◆ TASK INSTRUCTIONS: Print the lines of the data, starting with the first, up to and including the line where "TP2: none -> test point (N019)" appears.
^^^^
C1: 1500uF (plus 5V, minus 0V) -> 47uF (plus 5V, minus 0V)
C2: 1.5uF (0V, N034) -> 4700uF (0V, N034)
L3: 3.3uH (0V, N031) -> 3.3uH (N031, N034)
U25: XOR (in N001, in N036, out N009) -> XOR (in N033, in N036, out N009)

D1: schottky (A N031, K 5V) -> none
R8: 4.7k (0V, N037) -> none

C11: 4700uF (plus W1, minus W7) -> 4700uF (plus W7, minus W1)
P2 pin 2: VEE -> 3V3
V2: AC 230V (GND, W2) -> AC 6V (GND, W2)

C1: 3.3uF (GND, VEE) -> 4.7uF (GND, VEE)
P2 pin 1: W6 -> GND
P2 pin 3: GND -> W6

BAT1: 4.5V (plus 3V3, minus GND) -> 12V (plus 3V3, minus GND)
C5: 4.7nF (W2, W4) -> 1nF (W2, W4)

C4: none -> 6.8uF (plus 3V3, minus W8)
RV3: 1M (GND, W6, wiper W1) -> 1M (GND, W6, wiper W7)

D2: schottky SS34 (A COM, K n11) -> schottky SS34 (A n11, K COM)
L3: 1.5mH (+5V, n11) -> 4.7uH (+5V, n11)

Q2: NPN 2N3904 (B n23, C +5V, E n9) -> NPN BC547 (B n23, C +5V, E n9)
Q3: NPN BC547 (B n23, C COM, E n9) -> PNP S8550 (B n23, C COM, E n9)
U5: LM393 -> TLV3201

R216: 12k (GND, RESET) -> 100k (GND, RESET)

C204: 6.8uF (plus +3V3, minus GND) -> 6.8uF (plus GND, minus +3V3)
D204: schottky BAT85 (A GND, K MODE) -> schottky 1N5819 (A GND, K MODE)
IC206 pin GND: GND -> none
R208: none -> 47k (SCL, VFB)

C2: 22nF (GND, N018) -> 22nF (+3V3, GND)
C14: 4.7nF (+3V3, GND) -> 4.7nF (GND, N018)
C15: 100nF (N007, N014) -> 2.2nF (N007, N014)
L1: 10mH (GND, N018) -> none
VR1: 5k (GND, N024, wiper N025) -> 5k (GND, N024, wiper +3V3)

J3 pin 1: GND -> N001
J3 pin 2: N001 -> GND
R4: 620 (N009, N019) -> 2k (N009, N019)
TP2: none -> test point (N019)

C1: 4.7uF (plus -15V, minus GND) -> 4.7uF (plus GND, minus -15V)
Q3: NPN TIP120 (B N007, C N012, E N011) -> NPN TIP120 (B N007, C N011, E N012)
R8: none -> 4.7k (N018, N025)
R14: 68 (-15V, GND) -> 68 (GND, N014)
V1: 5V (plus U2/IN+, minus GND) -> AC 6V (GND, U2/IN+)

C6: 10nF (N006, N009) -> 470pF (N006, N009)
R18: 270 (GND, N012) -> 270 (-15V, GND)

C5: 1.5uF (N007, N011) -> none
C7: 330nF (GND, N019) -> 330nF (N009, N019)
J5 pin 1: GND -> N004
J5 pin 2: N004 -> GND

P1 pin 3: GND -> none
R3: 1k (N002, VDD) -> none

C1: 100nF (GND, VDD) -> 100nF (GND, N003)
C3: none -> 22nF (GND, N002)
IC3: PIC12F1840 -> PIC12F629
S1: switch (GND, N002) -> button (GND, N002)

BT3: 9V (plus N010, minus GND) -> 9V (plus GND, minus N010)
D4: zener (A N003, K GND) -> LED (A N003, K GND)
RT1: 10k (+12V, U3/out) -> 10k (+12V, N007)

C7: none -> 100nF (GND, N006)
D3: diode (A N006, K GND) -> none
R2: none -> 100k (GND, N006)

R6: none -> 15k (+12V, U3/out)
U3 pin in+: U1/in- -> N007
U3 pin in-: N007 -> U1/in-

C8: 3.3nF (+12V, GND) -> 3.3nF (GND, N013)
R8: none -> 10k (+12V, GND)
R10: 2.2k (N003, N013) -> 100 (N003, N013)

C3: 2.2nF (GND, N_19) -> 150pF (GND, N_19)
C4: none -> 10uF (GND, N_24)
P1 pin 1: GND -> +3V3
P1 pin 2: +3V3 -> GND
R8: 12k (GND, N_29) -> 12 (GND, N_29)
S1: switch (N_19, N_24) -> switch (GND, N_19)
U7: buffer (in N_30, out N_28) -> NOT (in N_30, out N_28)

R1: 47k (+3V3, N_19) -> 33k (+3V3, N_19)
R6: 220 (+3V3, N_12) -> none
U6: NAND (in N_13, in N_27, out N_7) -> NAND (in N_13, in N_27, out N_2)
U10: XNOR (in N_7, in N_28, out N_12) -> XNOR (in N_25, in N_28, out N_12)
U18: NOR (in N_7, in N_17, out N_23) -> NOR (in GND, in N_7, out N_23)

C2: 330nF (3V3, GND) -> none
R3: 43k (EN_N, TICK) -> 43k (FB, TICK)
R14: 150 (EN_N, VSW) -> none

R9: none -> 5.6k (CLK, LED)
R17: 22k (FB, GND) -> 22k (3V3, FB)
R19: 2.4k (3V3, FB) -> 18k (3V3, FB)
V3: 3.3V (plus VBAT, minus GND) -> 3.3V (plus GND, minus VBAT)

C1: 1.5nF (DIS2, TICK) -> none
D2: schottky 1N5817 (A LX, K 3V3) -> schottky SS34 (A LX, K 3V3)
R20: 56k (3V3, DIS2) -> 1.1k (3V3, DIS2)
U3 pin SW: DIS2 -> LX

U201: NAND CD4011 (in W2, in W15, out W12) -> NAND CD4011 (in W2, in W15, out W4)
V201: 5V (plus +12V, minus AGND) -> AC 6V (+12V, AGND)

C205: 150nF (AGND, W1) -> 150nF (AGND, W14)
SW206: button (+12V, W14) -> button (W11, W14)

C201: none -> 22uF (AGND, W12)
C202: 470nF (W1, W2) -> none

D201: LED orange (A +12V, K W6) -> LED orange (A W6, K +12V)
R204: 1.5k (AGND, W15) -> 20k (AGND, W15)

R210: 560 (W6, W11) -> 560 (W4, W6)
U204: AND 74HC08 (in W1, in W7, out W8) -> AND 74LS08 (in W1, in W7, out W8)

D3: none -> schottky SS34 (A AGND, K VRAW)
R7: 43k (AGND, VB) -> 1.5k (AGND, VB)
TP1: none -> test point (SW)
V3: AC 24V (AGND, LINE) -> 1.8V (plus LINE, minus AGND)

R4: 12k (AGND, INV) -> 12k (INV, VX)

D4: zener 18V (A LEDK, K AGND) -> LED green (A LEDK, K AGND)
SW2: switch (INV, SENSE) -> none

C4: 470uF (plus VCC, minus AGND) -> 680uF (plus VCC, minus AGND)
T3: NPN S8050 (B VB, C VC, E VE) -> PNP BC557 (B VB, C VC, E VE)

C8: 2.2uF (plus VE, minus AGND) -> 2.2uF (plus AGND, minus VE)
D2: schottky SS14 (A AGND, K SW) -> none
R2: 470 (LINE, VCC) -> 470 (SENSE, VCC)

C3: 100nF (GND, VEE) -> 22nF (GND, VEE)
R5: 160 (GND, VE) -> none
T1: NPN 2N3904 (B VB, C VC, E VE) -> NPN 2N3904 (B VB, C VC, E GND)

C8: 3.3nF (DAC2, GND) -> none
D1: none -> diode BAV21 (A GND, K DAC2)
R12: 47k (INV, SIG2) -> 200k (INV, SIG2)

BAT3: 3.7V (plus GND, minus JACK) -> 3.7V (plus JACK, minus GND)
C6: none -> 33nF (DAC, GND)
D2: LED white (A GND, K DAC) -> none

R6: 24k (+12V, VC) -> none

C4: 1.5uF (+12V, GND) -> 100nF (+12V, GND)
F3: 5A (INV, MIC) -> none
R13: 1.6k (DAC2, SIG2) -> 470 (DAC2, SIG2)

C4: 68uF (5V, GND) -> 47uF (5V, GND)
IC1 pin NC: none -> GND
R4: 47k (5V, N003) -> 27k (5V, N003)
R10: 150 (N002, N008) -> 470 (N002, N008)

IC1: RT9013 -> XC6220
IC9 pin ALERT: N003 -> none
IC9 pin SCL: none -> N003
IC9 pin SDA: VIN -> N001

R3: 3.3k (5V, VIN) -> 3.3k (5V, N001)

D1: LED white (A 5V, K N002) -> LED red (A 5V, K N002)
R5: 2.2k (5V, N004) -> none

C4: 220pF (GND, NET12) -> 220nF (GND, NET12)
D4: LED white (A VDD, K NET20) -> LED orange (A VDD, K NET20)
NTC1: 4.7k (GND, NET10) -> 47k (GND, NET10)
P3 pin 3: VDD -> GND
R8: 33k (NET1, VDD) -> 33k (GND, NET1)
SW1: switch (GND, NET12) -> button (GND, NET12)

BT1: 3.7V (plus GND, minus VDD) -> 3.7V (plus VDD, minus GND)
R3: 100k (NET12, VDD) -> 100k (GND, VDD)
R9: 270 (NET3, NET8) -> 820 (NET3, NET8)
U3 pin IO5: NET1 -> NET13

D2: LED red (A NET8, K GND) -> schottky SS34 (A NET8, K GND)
^^^^
◆ ANSWER BOX:
C1: 1500uF (plus 5V, minus 0V) -> 47uF (plus 5V, minus 0V)
C2: 1.5uF (0V, N034) -> 4700uF (0V, N034)
L3: 3.3uH (0V, N031) -> 3.3uH (N031, N034)
U25: XOR (in N001, in N036, out N009) -> XOR (in N033, in N036, out N009)

D1: schottky (A N031, K 5V) -> none
R8: 4.7k (0V, N037) -> none

C11: 4700uF (plus W1, minus W7) -> 4700uF (plus W7, minus W1)
P2 pin 2: VEE -> 3V3
V2: AC 230V (GND, W2) -> AC 6V (GND, W2)

C1: 3.3uF (GND, VEE) -> 4.7uF (GND, VEE)
P2 pin 1: W6 -> GND
P2 pin 3: GND -> W6

BAT1: 4.5V (plus 3V3, minus GND) -> 12V (plus 3V3, minus GND)
C5: 4.7nF (W2, W4) -> 1nF (W2, W4)

C4: none -> 6.8uF (plus 3V3, minus W8)
RV3: 1M (GND, W6, wiper W1) -> 1M (GND, W6, wiper W7)

D2: schottky SS34 (A COM, K n11) -> schottky SS34 (A n11, K COM)
L3: 1.5mH (+5V, n11) -> 4.7uH (+5V, n11)

Q2: NPN 2N3904 (B n23, C +5V, E n9) -> NPN BC547 (B n23, C +5V, E n9)
Q3: NPN BC547 (B n23, C COM, E n9) -> PNP S8550 (B n23, C COM, E n9)
U5: LM393 -> TLV3201

R216: 12k (GND, RESET) -> 100k (GND, RESET)

C204: 6.8uF (plus +3V3, minus GND) -> 6.8uF (plus GND, minus +3V3)
D204: schottky BAT85 (A GND, K MODE) -> schottky 1N5819 (A GND, K MODE)
IC206 pin GND: GND -> none
R208: none -> 47k (SCL, VFB)

C2: 22nF (GND, N018) -> 22nF (+3V3, GND)
C14: 4.7nF (+3V3, GND) -> 4.7nF (GND, N018)
C15: 100nF (N007, N014) -> 2.2nF (N007, N014)
L1: 10mH (GND, N018) -> none
VR1: 5k (GND, N024, wiper N025) -> 5k (GND, N024, wiper +3V3)

J3 pin 1: GND -> N001
J3 pin 2: N001 -> GND
R4: 620 (N009, N019) -> 2k (N009, N019)
TP2: none -> test point (N019)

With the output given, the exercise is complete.